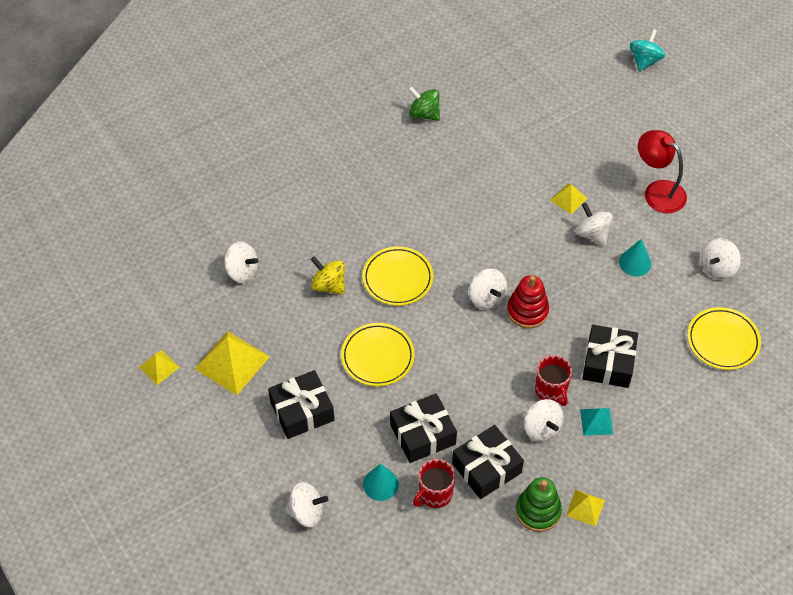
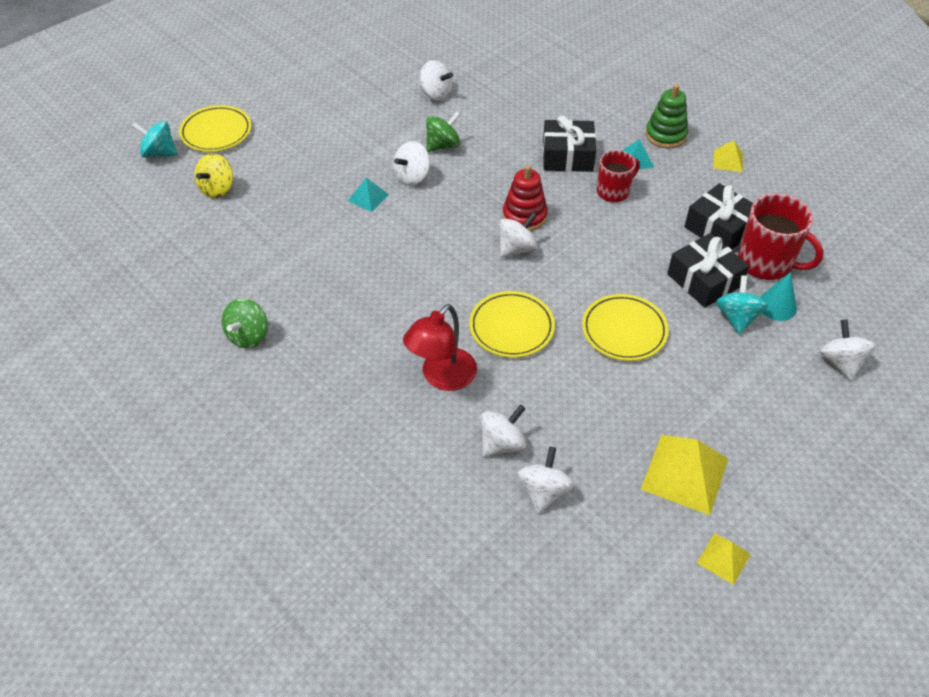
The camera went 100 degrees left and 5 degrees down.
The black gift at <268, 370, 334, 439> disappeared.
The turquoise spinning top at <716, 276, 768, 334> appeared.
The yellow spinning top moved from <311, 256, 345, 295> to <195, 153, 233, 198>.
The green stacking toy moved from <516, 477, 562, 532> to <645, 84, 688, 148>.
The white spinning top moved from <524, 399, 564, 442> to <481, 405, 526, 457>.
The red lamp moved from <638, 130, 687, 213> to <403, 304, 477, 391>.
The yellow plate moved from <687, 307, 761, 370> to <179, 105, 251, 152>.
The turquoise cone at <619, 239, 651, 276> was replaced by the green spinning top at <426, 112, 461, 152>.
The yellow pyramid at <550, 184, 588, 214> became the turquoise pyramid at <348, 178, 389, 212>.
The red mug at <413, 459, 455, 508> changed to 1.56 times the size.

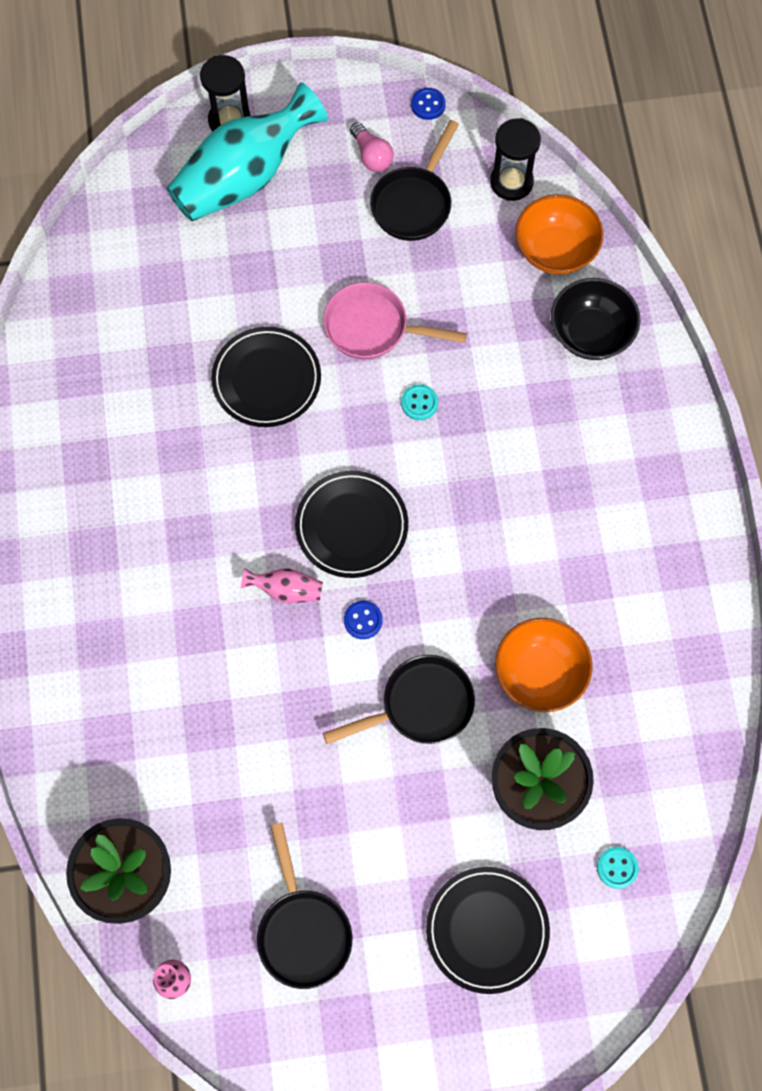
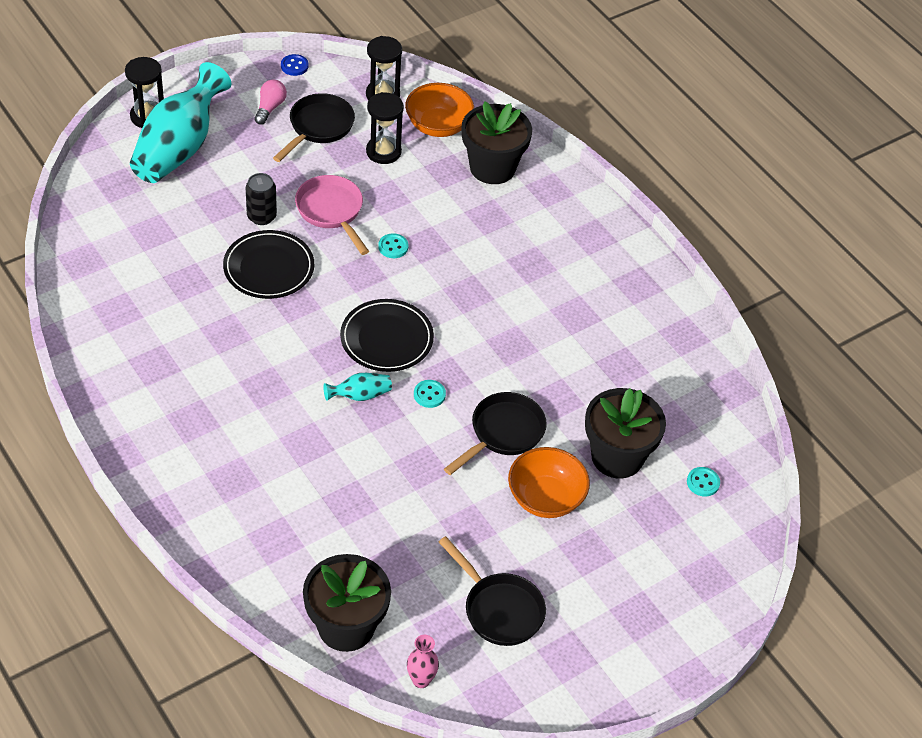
The camera went 30 degrees left and 20 degrees down.
The black plate at <426, 867, 550, 994> disappeared.
The black can at <246, 173, 277, 225> appeared.
The black hourglass at <366, 92, 404, 164> appeared.
The orange bowl moved from <495, 618, 593, 712> to <508, 447, 590, 518>.
The black bowl at <551, 278, 641, 360> was replaced by the black flower pot at <462, 101, 532, 184>.
The pink vase at <241, 568, 323, 603> became the turquoise vase at <323, 373, 392, 401>.
The blue button at <344, 601, 382, 639> became the turquoise button at <414, 380, 446, 408>.
The pink pan at <323, 282, 467, 359> turned 75 degrees clockwise.
The pink light bulb at <350, 122, 394, 172> turned 105 degrees counterclockwise.
The black pan at <370, 120, 459, 241> turned 150 degrees counterclockwise.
════════════════
▶ TASK DIRECTIONS: Lines of the material that hold the word "green" should be counted, and the number alone given.

▶ ANSWER SECTION: 2